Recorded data
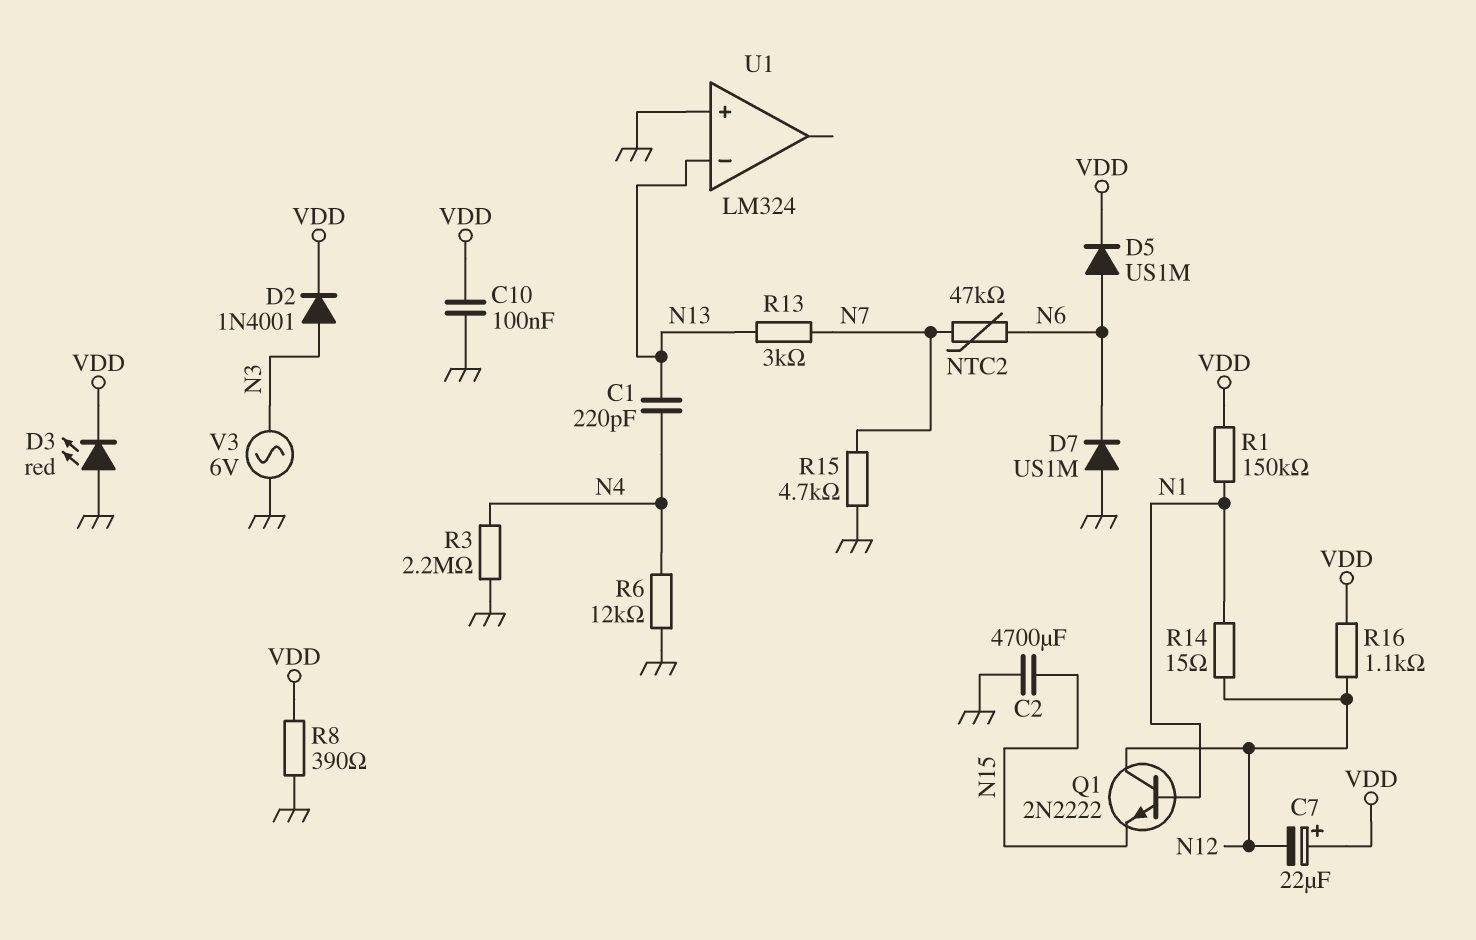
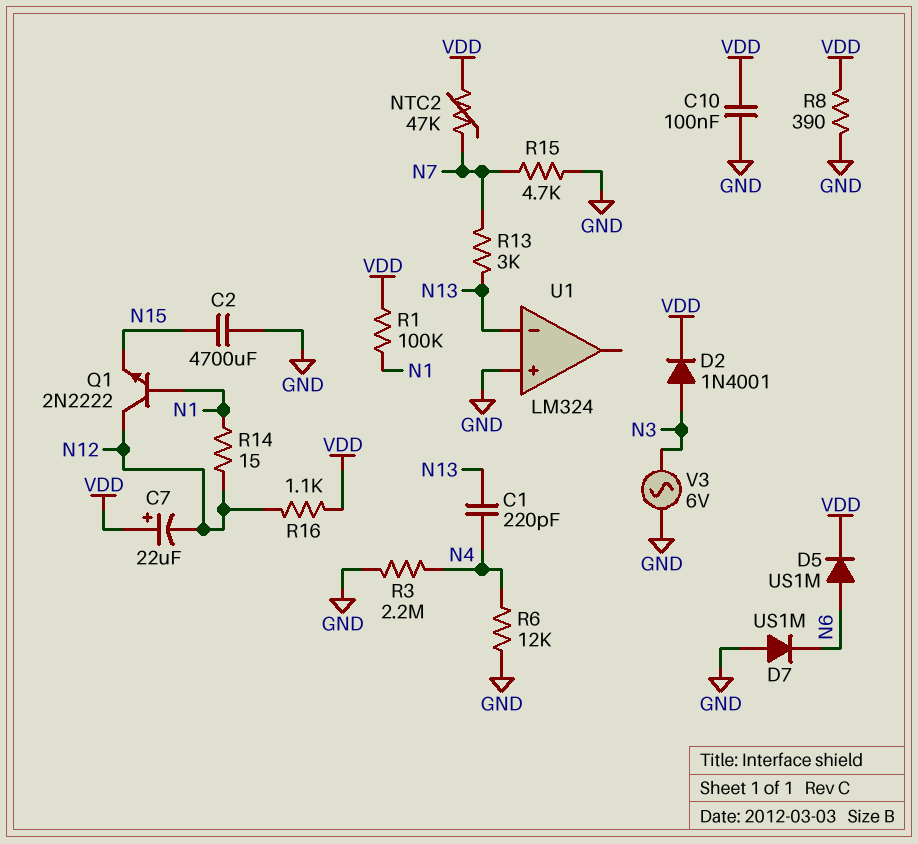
D3: LED red (A GND, K VDD) -> none
NTC2: 47k (N6, N7) -> 47k (N7, VDD)
R1: 150k (N1, VDD) -> 100k (N1, VDD)

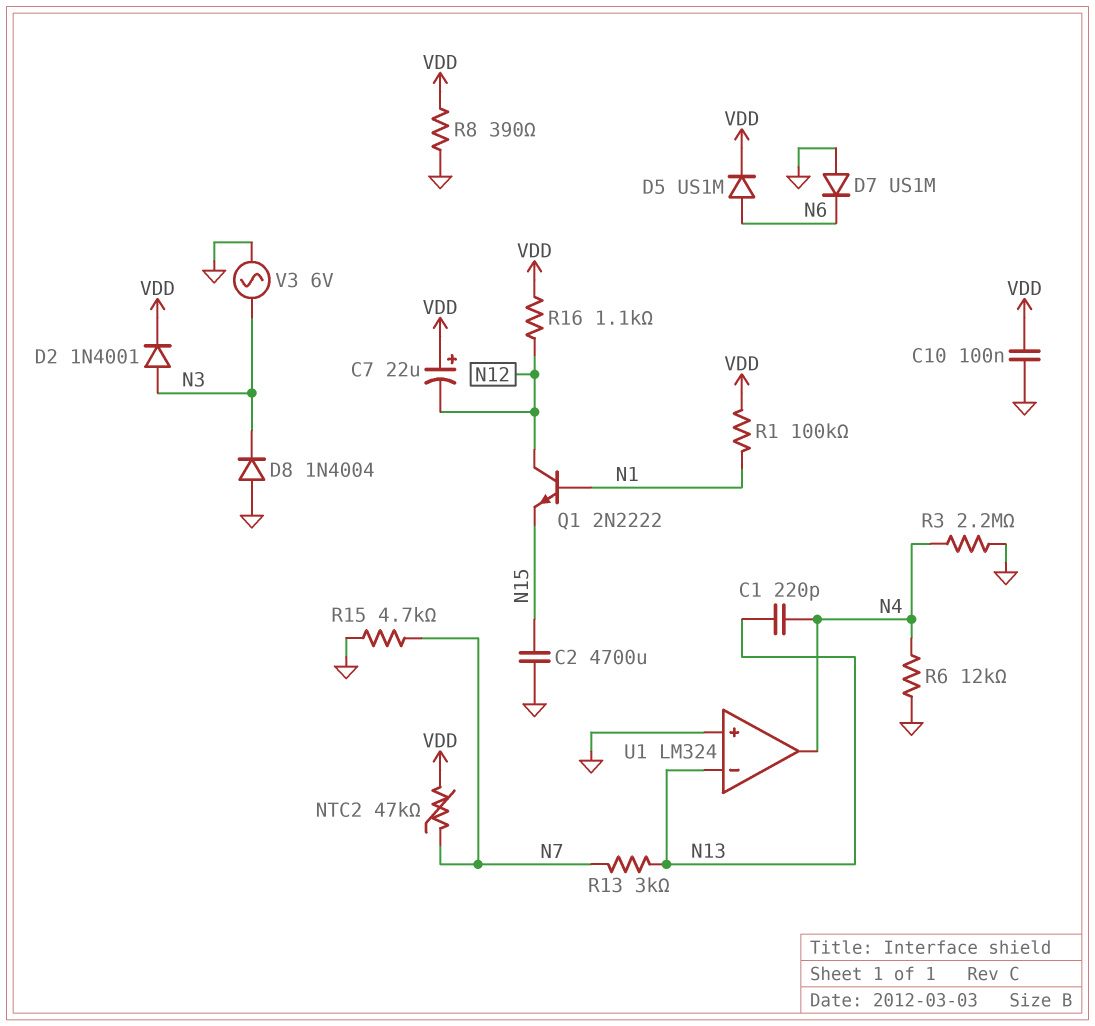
D8: none -> diode 1N4004 (A GND, K N3)
R14: 15 (N1, N12) -> none
U1 pin out: none -> N4

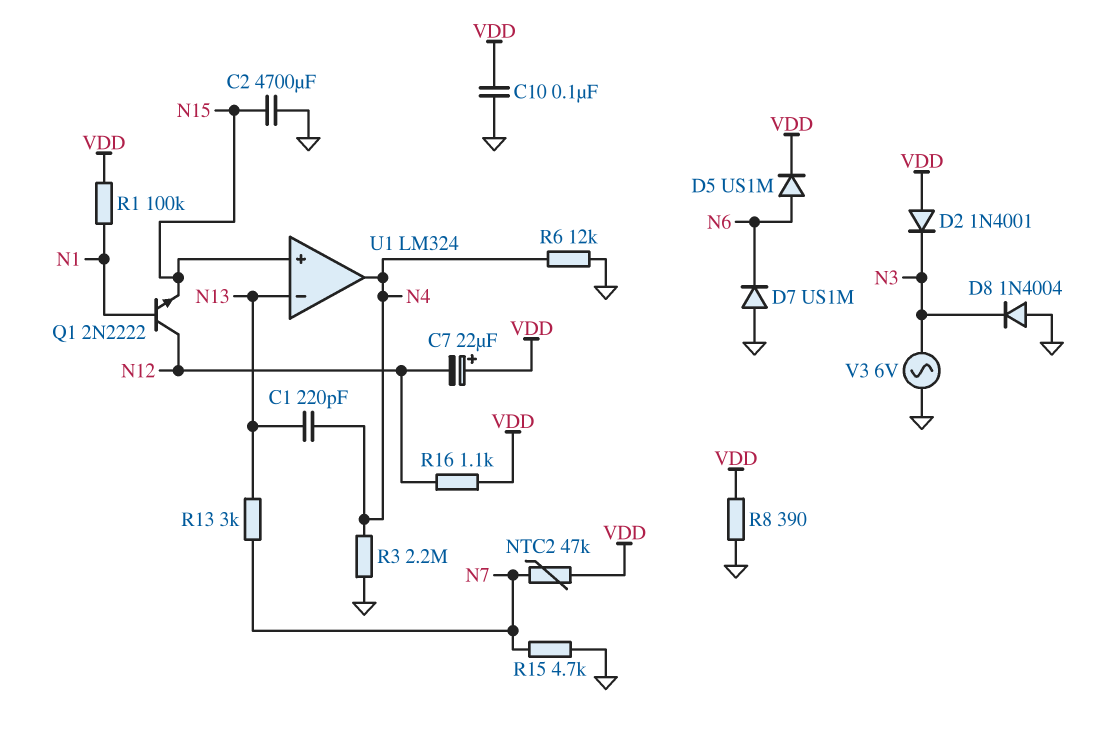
D2: diode 1N4001 (A N3, K VDD) -> diode 1N4001 (A VDD, K N3)
U1 pin in+: GND -> N15

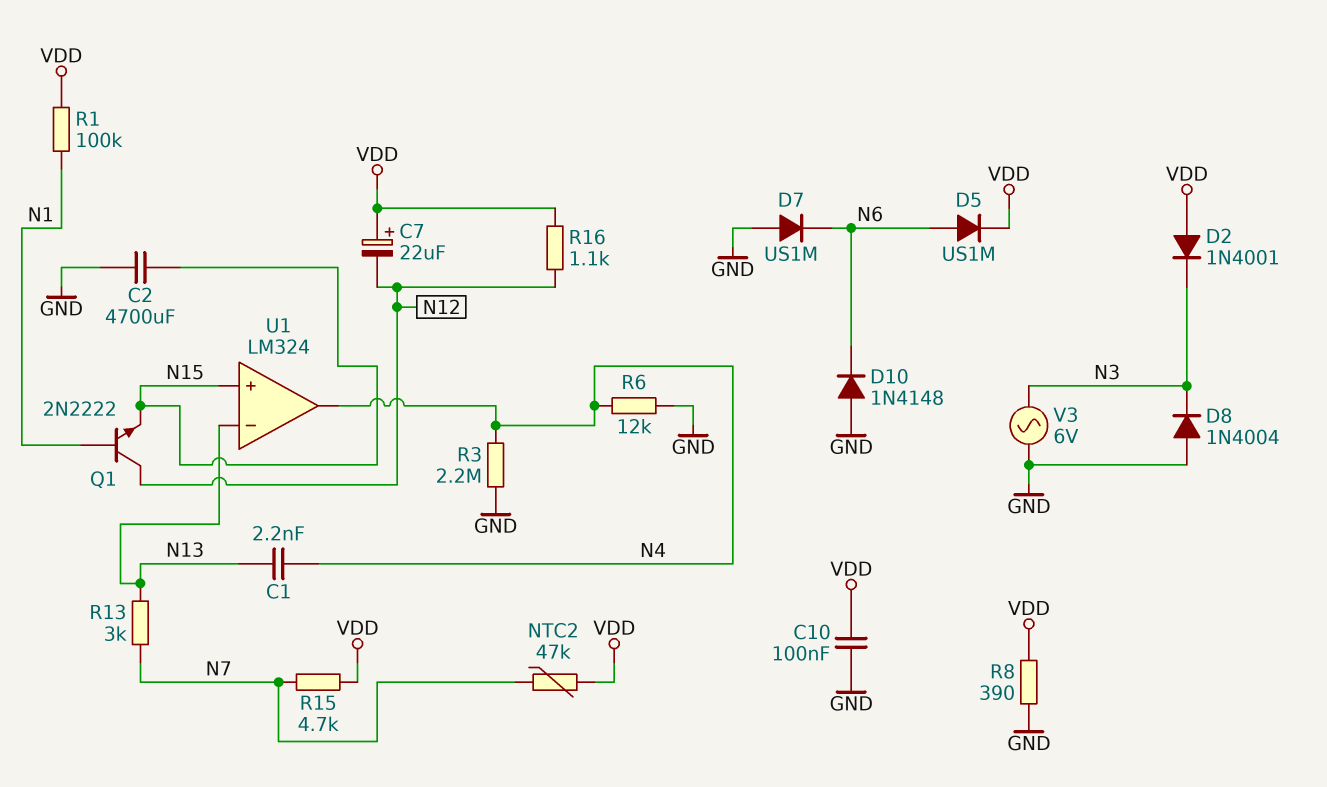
C1: 220pF (N4, N13) -> 2.2nF (N4, N13)
D10: none -> diode 1N4148 (A GND, K N6)
R15: 4.7k (GND, N7) -> 4.7k (N7, VDD)

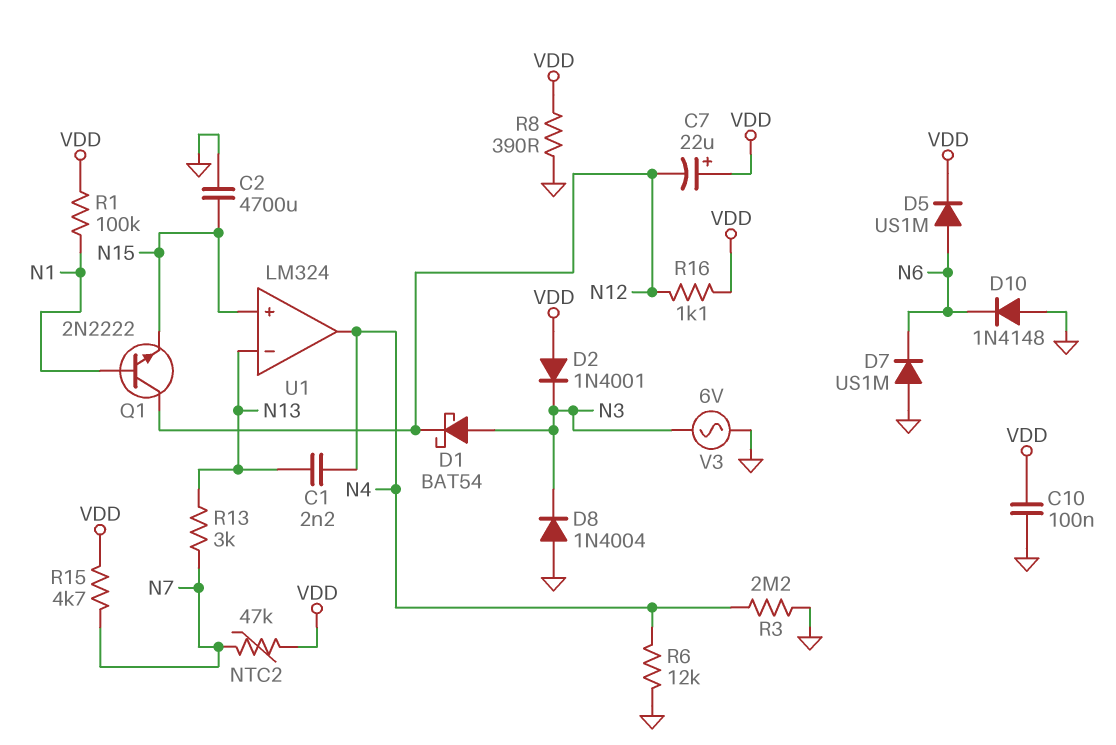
D1: none -> schottky BAT54 (A N3, K N12)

Problem to solve: Repeat the data exactly, excluding the pictures.

Final answer:
D3: LED red (A GND, K VDD) -> none
NTC2: 47k (N6, N7) -> 47k (N7, VDD)
R1: 150k (N1, VDD) -> 100k (N1, VDD)

D8: none -> diode 1N4004 (A GND, K N3)
R14: 15 (N1, N12) -> none
U1 pin out: none -> N4

D2: diode 1N4001 (A N3, K VDD) -> diode 1N4001 (A VDD, K N3)
U1 pin in+: GND -> N15

C1: 220pF (N4, N13) -> 2.2nF (N4, N13)
D10: none -> diode 1N4148 (A GND, K N6)
R15: 4.7k (GND, N7) -> 4.7k (N7, VDD)

D1: none -> schottky BAT54 (A N3, K N12)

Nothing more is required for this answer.